(Data entries)
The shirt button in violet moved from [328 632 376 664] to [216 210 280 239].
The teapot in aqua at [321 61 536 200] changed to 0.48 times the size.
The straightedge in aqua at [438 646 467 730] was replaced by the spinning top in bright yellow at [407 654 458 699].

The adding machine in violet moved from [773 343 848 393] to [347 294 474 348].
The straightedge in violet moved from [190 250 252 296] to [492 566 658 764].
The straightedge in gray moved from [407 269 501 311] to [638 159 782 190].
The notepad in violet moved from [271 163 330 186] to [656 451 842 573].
* * *
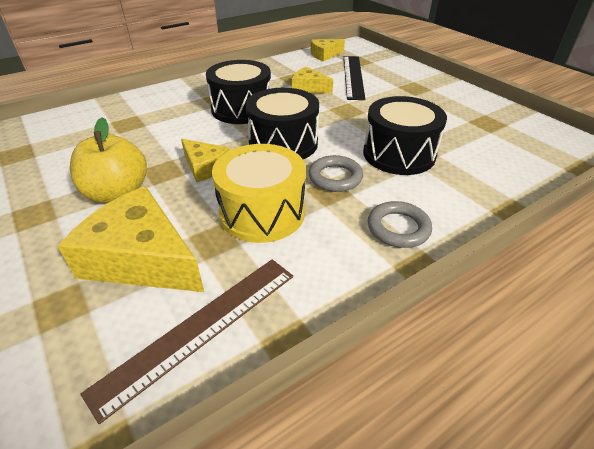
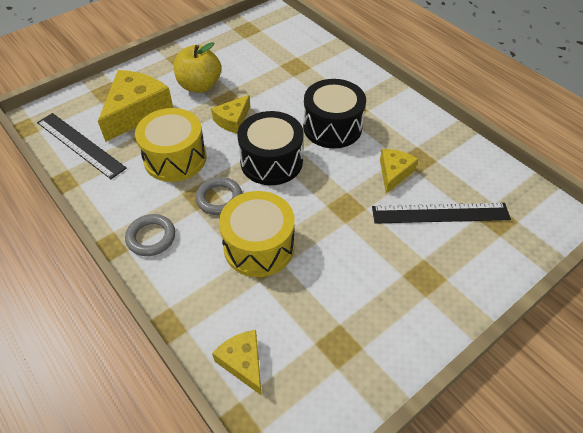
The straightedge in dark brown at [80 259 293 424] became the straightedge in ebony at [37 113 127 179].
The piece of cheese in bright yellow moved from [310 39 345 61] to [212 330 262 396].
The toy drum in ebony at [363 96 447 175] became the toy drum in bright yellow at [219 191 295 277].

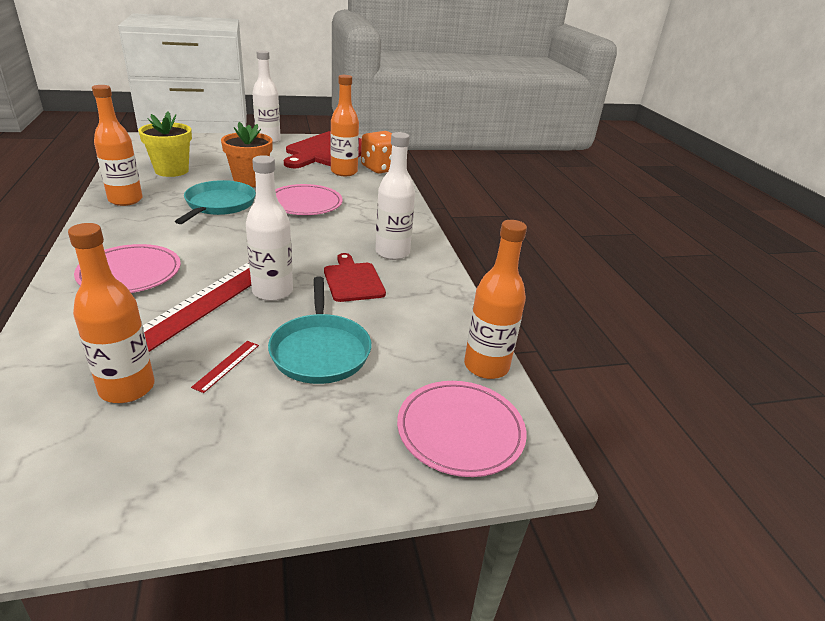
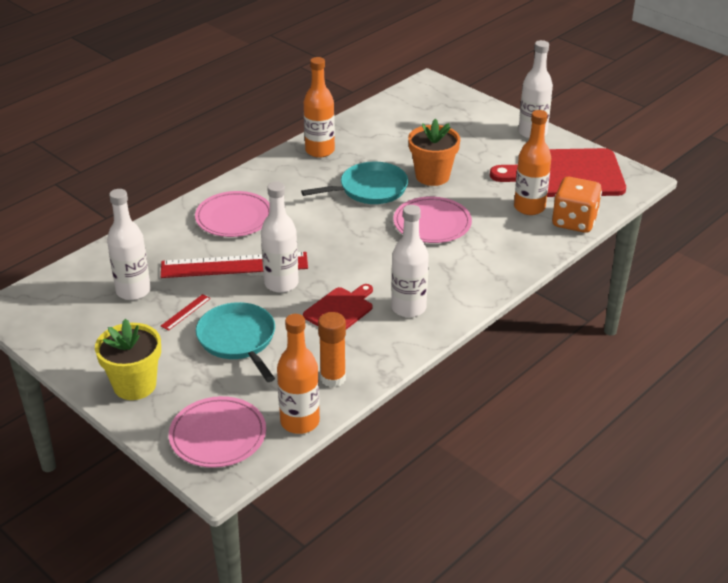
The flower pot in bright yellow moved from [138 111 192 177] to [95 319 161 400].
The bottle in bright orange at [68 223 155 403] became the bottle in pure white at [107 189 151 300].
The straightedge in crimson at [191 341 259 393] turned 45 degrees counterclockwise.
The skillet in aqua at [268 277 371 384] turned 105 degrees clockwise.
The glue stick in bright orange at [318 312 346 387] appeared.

Assignment:
There is a line with "The shirt button" and a line with "The teapot in" above. Copy exactly those two lines and all lines between them, with nothing else.

Task response:
The shirt button in violet moved from [328 632 376 664] to [216 210 280 239].
The teapot in aqua at [321 61 536 200] changed to 0.48 times the size.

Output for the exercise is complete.